PROVIDED DATA:
╭──

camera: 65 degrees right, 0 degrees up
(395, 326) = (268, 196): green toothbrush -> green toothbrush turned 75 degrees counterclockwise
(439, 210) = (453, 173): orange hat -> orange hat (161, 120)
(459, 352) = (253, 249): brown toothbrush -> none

╰──

WHAT NEEDS TO BE DONE: Restate all of the data above. Match it word for word.

RESPONSE:
camera: 65 degrees right, 0 degrees up
(395, 326) = (268, 196): green toothbrush -> green toothbrush turned 75 degrees counterclockwise
(439, 210) = (453, 173): orange hat -> orange hat (161, 120)
(459, 352) = (253, 249): brown toothbrush -> none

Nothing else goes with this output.